## Material for the task
--------------------------------

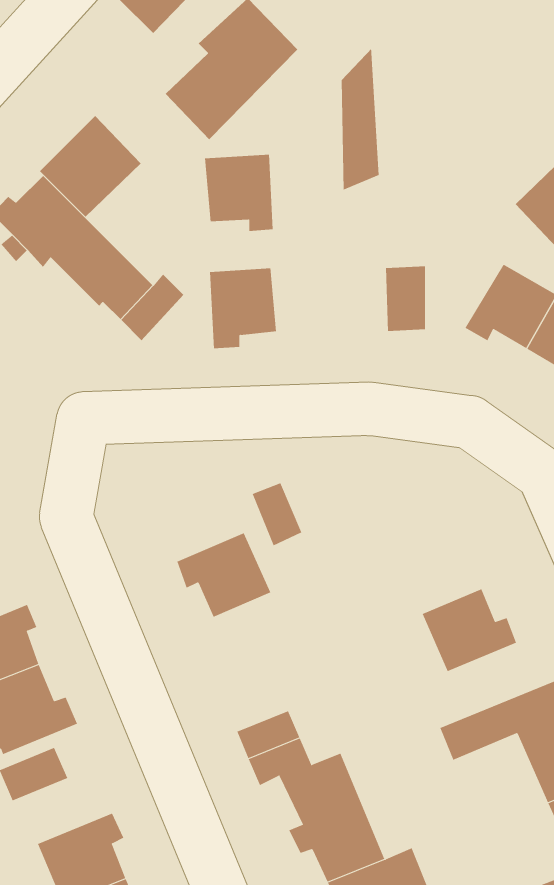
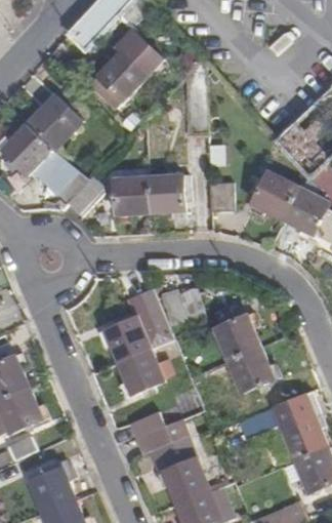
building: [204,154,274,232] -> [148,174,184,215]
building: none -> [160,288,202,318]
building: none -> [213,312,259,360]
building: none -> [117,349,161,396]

--------------------------------

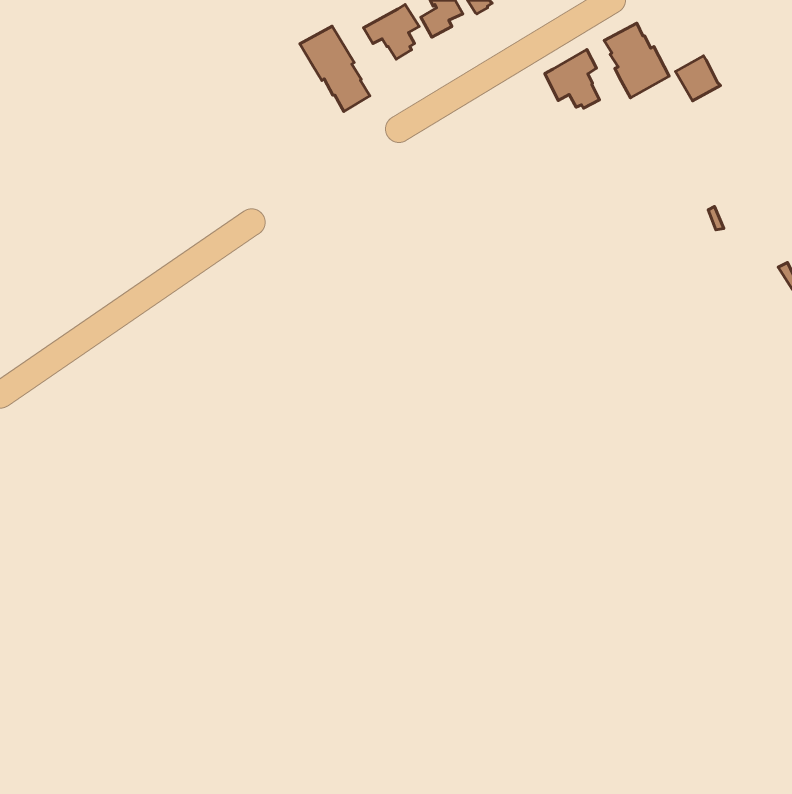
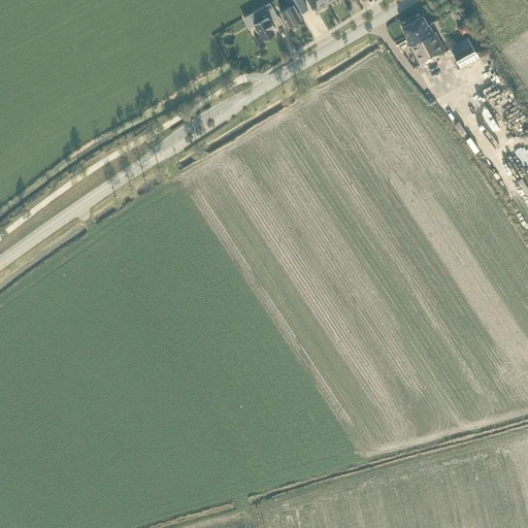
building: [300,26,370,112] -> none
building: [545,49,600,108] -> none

--------------------------------

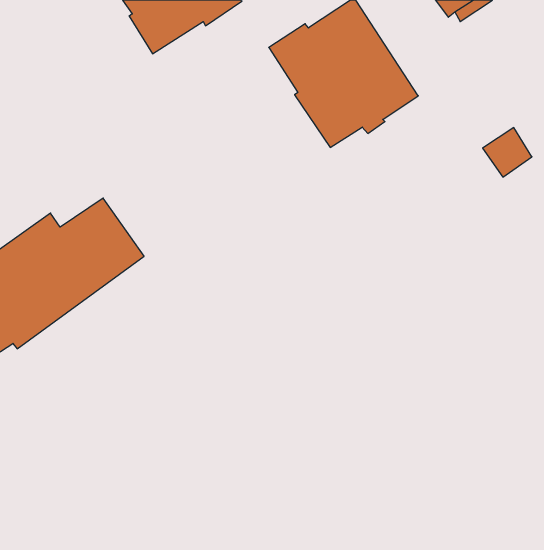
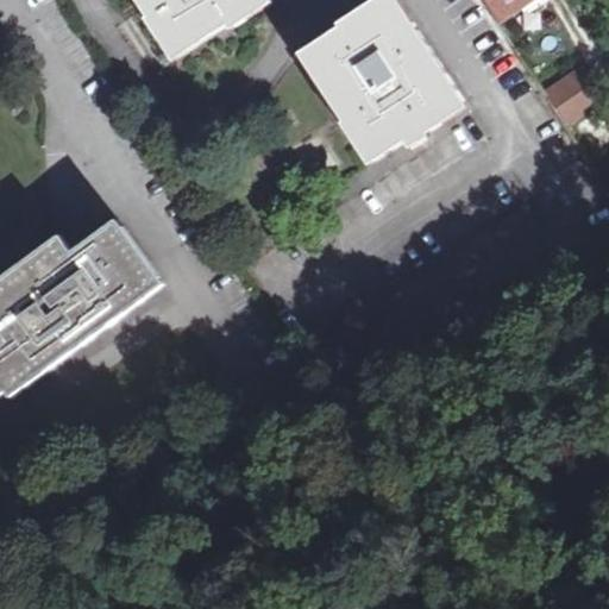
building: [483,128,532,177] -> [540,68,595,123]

--------------------------------

## Exercise brief
Wherever the word "none" turns up in the records, copy out the line it is on.

## Expected output
building: none -> [160,288,202,318]
building: none -> [213,312,259,360]
building: none -> [117,349,161,396]
building: [300,26,370,112] -> none
building: [545,49,600,108] -> none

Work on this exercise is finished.